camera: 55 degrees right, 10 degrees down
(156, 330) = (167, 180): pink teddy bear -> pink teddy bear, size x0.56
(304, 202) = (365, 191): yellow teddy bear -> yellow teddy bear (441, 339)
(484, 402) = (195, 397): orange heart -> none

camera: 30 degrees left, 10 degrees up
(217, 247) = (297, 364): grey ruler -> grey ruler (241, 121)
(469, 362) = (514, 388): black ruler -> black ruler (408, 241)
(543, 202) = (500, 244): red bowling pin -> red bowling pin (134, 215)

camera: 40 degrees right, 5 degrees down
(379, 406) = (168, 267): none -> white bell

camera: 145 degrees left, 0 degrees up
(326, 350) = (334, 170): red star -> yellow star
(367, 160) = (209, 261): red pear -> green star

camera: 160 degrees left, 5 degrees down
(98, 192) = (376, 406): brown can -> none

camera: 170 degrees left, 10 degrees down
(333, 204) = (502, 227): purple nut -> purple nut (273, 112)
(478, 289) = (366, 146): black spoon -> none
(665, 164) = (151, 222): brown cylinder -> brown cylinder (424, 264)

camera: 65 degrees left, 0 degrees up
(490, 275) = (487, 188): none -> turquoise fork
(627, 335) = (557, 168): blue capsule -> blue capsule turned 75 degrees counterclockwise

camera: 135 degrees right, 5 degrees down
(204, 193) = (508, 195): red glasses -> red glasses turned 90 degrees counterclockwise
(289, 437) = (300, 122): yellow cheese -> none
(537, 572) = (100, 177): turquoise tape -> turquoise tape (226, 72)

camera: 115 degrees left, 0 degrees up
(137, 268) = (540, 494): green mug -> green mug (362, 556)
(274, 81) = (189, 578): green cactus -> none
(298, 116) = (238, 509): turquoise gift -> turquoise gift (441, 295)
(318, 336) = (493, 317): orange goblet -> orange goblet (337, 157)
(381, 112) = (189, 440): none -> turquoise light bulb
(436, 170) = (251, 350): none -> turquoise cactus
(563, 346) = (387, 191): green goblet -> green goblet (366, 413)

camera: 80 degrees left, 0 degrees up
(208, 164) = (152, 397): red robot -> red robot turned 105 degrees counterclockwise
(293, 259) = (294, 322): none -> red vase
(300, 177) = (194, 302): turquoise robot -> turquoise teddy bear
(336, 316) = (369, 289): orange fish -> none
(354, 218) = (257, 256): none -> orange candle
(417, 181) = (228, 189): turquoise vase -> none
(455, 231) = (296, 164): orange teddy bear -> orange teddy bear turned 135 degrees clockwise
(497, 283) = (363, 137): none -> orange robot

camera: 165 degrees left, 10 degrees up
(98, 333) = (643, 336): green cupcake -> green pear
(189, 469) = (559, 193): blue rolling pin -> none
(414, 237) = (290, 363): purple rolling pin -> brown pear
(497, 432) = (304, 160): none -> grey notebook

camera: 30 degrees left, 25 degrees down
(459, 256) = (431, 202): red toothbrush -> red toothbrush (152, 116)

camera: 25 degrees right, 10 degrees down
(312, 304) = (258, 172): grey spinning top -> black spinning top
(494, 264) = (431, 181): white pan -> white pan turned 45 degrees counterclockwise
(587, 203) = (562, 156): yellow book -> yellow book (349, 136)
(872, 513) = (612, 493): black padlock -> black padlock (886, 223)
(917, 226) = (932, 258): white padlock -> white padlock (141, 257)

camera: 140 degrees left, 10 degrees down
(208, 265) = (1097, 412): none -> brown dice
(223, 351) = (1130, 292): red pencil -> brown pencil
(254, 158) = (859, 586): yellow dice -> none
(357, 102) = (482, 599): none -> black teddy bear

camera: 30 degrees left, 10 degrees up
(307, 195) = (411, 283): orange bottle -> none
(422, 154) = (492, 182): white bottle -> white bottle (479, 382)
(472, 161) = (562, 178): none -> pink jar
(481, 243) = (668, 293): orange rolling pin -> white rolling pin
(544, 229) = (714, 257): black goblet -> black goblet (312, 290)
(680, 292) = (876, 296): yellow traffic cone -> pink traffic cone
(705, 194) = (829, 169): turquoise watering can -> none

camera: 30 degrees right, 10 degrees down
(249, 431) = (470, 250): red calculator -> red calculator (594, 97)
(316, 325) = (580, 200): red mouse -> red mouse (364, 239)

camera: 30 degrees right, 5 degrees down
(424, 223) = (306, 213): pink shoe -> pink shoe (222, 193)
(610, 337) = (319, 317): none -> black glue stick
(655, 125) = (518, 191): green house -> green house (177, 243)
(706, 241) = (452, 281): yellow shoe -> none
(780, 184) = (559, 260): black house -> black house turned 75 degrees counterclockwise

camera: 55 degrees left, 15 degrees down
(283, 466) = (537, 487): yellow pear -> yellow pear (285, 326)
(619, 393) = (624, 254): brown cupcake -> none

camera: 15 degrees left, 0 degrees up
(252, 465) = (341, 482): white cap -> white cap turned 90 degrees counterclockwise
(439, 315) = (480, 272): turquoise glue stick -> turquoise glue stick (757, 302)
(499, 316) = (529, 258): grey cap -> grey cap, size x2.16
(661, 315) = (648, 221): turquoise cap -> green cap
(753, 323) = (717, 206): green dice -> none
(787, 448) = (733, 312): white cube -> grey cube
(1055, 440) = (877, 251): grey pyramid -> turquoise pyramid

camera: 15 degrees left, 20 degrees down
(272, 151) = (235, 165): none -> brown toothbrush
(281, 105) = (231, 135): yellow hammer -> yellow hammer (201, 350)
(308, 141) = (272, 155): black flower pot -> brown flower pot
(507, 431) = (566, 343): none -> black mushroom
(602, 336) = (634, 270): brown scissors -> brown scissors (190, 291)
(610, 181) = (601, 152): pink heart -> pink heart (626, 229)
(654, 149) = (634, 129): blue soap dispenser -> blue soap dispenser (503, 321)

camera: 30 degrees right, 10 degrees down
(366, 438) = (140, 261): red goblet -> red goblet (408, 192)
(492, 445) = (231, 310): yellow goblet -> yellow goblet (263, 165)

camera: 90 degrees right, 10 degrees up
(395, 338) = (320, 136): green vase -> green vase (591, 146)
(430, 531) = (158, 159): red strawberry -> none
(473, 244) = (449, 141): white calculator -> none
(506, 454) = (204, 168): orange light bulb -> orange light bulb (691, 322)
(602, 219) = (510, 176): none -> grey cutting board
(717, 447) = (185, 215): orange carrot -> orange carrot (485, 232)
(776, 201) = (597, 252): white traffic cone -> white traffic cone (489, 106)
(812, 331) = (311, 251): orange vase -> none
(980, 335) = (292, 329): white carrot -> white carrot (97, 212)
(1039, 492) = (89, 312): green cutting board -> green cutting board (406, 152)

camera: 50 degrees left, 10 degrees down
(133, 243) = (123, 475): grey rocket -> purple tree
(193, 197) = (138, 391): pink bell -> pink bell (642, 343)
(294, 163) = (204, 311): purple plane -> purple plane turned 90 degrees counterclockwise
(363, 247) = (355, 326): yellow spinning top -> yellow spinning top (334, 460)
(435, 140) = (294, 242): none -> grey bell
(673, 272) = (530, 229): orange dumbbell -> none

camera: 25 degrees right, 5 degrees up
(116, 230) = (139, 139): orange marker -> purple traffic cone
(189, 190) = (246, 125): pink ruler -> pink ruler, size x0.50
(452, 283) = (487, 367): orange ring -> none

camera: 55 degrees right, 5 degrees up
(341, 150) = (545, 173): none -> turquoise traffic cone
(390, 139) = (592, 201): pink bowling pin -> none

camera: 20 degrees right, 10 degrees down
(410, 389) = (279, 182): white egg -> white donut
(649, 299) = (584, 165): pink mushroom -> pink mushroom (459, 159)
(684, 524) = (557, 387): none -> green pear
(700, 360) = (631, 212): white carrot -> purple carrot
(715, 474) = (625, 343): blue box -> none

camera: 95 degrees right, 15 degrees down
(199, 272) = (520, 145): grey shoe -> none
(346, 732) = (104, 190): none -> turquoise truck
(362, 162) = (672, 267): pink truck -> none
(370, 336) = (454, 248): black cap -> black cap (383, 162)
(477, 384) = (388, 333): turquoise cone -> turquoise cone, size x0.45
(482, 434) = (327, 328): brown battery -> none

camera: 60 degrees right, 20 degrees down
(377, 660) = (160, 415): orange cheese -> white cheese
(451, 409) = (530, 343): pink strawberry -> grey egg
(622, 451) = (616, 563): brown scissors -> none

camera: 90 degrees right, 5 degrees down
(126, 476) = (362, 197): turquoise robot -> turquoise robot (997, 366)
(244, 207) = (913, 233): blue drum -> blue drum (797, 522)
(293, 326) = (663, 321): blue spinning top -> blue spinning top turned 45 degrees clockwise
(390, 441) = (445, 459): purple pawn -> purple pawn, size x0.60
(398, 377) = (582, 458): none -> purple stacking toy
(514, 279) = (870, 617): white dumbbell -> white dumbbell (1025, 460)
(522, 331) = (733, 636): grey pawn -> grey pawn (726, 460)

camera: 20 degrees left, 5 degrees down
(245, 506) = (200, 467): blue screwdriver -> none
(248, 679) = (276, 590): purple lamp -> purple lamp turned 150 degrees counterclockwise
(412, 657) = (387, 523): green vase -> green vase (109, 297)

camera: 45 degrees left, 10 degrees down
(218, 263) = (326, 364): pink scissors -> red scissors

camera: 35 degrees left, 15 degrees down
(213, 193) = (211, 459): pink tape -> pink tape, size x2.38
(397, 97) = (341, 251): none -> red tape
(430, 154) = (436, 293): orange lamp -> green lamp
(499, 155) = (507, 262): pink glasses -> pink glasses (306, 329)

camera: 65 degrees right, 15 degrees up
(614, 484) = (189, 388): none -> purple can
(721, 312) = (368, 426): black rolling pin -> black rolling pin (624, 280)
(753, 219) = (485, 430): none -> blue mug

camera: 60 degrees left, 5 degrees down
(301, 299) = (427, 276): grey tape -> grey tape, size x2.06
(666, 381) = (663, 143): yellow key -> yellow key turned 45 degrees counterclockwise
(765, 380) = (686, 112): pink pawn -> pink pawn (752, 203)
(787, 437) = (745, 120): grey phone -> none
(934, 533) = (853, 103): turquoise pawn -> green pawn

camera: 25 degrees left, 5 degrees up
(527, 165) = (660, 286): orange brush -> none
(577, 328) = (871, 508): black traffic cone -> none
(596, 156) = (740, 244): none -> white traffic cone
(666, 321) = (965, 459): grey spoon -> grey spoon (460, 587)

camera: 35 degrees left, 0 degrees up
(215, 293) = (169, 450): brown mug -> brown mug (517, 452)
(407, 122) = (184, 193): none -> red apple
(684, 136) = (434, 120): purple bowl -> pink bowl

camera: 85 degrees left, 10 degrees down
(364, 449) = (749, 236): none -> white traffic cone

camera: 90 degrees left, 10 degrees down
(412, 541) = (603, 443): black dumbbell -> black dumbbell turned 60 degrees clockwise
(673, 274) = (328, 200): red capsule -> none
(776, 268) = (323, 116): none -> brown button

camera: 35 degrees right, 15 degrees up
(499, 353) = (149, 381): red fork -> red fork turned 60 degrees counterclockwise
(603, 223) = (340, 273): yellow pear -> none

....

[Exercise requirements] Each line of the data in which the string "star" appears needs to be copied.

[Problem solution]
(326, 350) = (334, 170): red star -> yellow star
(367, 160) = (209, 261): red pear -> green star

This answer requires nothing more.